**WORK INSTRUCTIONS:**
Nothing in the records that follow should differ once you have copied them out.

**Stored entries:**
>>>>
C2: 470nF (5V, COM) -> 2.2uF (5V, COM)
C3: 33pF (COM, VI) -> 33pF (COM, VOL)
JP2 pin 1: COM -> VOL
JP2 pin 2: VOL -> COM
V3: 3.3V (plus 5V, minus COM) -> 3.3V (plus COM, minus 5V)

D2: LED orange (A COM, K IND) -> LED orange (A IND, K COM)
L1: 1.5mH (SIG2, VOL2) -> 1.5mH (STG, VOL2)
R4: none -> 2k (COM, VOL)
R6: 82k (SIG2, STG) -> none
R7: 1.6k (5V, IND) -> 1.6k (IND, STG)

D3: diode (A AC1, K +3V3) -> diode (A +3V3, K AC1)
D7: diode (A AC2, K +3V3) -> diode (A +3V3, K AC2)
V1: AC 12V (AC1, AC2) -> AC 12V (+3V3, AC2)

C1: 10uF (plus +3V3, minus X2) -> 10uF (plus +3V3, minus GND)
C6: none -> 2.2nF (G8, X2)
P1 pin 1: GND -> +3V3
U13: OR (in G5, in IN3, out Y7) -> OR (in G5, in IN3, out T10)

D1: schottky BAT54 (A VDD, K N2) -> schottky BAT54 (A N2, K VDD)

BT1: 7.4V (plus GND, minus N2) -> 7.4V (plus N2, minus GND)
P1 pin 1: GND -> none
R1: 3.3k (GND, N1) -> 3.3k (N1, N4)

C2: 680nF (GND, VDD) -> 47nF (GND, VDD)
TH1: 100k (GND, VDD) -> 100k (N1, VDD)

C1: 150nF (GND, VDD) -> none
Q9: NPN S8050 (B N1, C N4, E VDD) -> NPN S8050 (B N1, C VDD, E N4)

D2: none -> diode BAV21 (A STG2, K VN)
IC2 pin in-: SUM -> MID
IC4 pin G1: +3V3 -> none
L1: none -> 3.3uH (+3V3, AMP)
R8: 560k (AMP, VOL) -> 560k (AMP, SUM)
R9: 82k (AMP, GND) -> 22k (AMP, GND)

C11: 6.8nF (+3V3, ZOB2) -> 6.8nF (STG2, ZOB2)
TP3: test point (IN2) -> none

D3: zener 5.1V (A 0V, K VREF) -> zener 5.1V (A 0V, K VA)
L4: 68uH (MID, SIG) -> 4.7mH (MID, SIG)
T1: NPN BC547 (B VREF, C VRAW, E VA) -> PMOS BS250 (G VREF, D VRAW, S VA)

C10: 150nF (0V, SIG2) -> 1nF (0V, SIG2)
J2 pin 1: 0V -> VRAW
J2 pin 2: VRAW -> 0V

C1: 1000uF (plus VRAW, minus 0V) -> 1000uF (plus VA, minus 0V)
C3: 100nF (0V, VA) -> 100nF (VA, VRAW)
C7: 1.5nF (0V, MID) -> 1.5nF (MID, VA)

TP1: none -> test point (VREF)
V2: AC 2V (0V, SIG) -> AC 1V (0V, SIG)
<<<<
**COMPLETED TASK:**
C2: 470nF (5V, COM) -> 2.2uF (5V, COM)
C3: 33pF (COM, VI) -> 33pF (COM, VOL)
JP2 pin 1: COM -> VOL
JP2 pin 2: VOL -> COM
V3: 3.3V (plus 5V, minus COM) -> 3.3V (plus COM, minus 5V)

D2: LED orange (A COM, K IND) -> LED orange (A IND, K COM)
L1: 1.5mH (SIG2, VOL2) -> 1.5mH (STG, VOL2)
R4: none -> 2k (COM, VOL)
R6: 82k (SIG2, STG) -> none
R7: 1.6k (5V, IND) -> 1.6k (IND, STG)

D3: diode (A AC1, K +3V3) -> diode (A +3V3, K AC1)
D7: diode (A AC2, K +3V3) -> diode (A +3V3, K AC2)
V1: AC 12V (AC1, AC2) -> AC 12V (+3V3, AC2)

C1: 10uF (plus +3V3, minus X2) -> 10uF (plus +3V3, minus GND)
C6: none -> 2.2nF (G8, X2)
P1 pin 1: GND -> +3V3
U13: OR (in G5, in IN3, out Y7) -> OR (in G5, in IN3, out T10)

D1: schottky BAT54 (A VDD, K N2) -> schottky BAT54 (A N2, K VDD)

BT1: 7.4V (plus GND, minus N2) -> 7.4V (plus N2, minus GND)
P1 pin 1: GND -> none
R1: 3.3k (GND, N1) -> 3.3k (N1, N4)

C2: 680nF (GND, VDD) -> 47nF (GND, VDD)
TH1: 100k (GND, VDD) -> 100k (N1, VDD)

C1: 150nF (GND, VDD) -> none
Q9: NPN S8050 (B N1, C N4, E VDD) -> NPN S8050 (B N1, C VDD, E N4)

D2: none -> diode BAV21 (A STG2, K VN)
IC2 pin in-: SUM -> MID
IC4 pin G1: +3V3 -> none
L1: none -> 3.3uH (+3V3, AMP)
R8: 560k (AMP, VOL) -> 560k (AMP, SUM)
R9: 82k (AMP, GND) -> 22k (AMP, GND)

C11: 6.8nF (+3V3, ZOB2) -> 6.8nF (STG2, ZOB2)
TP3: test point (IN2) -> none

D3: zener 5.1V (A 0V, K VREF) -> zener 5.1V (A 0V, K VA)
L4: 68uH (MID, SIG) -> 4.7mH (MID, SIG)
T1: NPN BC547 (B VREF, C VRAW, E VA) -> PMOS BS250 (G VREF, D VRAW, S VA)

C10: 150nF (0V, SIG2) -> 1nF (0V, SIG2)
J2 pin 1: 0V -> VRAW
J2 pin 2: VRAW -> 0V

C1: 1000uF (plus VRAW, minus 0V) -> 1000uF (plus VA, minus 0V)
C3: 100nF (0V, VA) -> 100nF (VA, VRAW)
C7: 1.5nF (0V, MID) -> 1.5nF (MID, VA)

TP1: none -> test point (VREF)
V2: AC 2V (0V, SIG) -> AC 1V (0V, SIG)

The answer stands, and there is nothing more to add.